Of all the entries below, only the lines from the one with "brown brick I5" up to and including the one with "none -> cyan brick E3:E4 level 1" are to be duplicated exactly.

* RECORDS FOR THE EXERCISE *

= Beginning of Section =

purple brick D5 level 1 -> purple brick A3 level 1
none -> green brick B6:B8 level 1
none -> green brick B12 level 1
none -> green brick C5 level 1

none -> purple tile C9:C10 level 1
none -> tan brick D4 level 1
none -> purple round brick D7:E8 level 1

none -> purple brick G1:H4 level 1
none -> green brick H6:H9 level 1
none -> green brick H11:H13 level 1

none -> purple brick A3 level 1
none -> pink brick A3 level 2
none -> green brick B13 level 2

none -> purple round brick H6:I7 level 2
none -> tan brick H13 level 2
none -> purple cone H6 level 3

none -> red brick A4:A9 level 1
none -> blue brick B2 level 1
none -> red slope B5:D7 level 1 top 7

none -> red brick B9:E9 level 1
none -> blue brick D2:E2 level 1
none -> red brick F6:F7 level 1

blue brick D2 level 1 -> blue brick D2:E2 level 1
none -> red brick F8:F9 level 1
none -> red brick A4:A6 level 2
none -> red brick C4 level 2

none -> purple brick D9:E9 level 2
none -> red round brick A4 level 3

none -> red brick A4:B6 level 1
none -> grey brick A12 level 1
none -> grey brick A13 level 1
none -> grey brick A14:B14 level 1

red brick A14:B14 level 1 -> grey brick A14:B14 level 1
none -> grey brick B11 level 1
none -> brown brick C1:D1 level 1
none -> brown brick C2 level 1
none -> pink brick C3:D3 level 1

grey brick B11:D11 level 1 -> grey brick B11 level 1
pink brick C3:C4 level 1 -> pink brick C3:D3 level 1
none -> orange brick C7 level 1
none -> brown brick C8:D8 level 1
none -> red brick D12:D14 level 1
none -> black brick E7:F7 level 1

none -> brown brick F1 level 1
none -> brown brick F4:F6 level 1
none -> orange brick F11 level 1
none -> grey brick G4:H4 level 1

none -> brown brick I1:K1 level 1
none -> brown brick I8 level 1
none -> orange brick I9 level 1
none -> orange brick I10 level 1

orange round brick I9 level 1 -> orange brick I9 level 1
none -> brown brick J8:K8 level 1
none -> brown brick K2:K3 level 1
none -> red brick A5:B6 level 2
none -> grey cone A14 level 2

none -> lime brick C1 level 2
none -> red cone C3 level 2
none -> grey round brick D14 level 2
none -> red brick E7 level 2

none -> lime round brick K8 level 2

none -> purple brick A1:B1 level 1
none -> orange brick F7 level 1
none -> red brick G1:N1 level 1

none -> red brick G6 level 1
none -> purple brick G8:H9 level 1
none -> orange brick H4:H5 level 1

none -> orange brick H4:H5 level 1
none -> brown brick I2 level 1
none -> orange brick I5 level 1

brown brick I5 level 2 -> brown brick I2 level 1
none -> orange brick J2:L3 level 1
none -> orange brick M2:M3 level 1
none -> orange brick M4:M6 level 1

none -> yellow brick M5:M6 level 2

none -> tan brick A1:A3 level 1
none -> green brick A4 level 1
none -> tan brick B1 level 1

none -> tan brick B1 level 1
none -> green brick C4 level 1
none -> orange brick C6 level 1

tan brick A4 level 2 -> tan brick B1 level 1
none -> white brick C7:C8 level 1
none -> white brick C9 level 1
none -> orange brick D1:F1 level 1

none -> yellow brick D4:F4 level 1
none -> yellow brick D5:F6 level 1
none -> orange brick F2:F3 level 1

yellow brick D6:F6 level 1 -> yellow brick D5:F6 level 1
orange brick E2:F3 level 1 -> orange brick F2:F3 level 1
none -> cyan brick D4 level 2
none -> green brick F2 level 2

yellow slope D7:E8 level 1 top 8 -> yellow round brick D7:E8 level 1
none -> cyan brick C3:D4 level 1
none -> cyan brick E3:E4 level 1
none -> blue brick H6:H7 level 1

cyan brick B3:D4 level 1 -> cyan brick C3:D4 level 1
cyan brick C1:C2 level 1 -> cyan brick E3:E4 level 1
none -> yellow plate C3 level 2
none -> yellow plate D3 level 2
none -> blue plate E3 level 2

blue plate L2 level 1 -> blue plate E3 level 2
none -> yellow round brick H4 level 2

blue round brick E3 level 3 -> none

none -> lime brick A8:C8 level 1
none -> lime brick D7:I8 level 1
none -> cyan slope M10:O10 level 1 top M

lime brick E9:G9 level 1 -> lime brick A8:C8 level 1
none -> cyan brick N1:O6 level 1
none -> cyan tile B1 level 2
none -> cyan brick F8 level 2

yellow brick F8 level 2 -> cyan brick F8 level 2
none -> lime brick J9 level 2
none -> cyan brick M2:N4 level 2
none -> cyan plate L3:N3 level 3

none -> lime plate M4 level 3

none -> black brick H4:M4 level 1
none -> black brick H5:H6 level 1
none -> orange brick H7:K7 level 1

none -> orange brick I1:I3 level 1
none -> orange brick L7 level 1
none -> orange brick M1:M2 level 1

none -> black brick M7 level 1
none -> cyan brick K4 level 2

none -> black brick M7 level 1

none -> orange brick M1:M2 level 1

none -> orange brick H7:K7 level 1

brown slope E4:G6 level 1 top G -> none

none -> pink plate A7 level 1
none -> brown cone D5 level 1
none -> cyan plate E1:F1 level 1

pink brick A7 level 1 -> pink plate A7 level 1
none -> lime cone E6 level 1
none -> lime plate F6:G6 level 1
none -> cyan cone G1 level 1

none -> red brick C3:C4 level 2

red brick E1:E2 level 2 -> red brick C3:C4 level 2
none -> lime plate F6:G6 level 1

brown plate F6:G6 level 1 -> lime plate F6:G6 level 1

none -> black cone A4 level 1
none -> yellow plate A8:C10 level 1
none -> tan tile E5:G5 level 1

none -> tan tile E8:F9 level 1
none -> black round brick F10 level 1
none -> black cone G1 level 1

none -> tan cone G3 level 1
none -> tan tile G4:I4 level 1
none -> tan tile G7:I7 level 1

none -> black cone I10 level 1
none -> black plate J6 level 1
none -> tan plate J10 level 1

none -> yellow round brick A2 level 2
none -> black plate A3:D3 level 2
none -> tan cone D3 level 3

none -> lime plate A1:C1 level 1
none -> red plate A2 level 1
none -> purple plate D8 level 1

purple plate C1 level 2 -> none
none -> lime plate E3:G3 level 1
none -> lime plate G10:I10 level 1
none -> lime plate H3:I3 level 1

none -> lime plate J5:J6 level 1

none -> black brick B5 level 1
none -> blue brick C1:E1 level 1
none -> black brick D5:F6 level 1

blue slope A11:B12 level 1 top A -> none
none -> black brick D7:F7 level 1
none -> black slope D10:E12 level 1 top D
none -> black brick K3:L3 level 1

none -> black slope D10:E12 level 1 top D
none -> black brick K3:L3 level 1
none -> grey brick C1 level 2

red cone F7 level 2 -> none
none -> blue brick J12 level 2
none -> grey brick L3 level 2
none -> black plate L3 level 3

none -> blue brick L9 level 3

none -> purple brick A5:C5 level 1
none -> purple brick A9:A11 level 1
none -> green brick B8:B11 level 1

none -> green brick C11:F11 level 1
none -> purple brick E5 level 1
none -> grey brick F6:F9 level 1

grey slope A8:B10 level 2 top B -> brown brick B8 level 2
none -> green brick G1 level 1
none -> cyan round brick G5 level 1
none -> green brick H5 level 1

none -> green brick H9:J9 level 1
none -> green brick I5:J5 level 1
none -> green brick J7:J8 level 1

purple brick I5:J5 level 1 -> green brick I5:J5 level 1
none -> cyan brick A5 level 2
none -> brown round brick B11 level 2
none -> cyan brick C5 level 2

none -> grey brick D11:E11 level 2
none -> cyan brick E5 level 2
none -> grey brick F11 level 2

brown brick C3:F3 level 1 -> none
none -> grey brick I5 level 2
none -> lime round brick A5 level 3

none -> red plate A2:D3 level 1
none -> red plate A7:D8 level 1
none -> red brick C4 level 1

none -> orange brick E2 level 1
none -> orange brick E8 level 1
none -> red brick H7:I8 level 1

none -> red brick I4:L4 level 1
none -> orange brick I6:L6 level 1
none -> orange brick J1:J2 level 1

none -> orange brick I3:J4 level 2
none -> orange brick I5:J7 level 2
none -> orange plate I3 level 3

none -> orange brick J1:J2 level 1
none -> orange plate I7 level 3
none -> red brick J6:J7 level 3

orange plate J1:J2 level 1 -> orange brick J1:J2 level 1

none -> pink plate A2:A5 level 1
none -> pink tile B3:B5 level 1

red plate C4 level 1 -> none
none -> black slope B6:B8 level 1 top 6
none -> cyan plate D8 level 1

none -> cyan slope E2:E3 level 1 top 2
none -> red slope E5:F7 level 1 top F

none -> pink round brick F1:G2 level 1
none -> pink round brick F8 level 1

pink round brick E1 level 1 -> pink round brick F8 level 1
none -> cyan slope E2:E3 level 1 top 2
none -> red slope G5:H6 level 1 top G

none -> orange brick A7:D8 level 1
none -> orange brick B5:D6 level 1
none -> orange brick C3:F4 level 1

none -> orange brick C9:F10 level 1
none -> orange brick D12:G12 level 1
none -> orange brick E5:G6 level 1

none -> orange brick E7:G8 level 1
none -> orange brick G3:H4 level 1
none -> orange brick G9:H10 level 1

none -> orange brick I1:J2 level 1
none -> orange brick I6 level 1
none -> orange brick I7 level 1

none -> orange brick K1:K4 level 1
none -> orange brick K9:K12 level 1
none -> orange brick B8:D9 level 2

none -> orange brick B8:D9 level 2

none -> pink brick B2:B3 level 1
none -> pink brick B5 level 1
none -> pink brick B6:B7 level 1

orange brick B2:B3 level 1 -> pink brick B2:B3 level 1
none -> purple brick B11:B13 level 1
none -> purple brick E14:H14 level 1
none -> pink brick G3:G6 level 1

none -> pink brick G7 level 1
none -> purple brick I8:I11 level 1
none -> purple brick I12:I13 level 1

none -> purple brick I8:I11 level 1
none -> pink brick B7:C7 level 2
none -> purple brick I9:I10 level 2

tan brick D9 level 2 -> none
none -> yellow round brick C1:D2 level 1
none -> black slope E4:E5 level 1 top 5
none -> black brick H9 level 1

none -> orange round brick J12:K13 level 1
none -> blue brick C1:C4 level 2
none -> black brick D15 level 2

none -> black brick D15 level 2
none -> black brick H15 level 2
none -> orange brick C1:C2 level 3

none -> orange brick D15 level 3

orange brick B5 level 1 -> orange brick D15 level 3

= End of Section =

* TASK SOLUTION *
brown brick I5 level 2 -> brown brick I2 level 1
none -> orange brick J2:L3 level 1
none -> orange brick M2:M3 level 1
none -> orange brick M4:M6 level 1

none -> yellow brick M5:M6 level 2

none -> tan brick A1:A3 level 1
none -> green brick A4 level 1
none -> tan brick B1 level 1

none -> tan brick B1 level 1
none -> green brick C4 level 1
none -> orange brick C6 level 1

tan brick A4 level 2 -> tan brick B1 level 1
none -> white brick C7:C8 level 1
none -> white brick C9 level 1
none -> orange brick D1:F1 level 1

none -> yellow brick D4:F4 level 1
none -> yellow brick D5:F6 level 1
none -> orange brick F2:F3 level 1

yellow brick D6:F6 level 1 -> yellow brick D5:F6 level 1
orange brick E2:F3 level 1 -> orange brick F2:F3 level 1
none -> cyan brick D4 level 2
none -> green brick F2 level 2

yellow slope D7:E8 level 1 top 8 -> yellow round brick D7:E8 level 1
none -> cyan brick C3:D4 level 1
none -> cyan brick E3:E4 level 1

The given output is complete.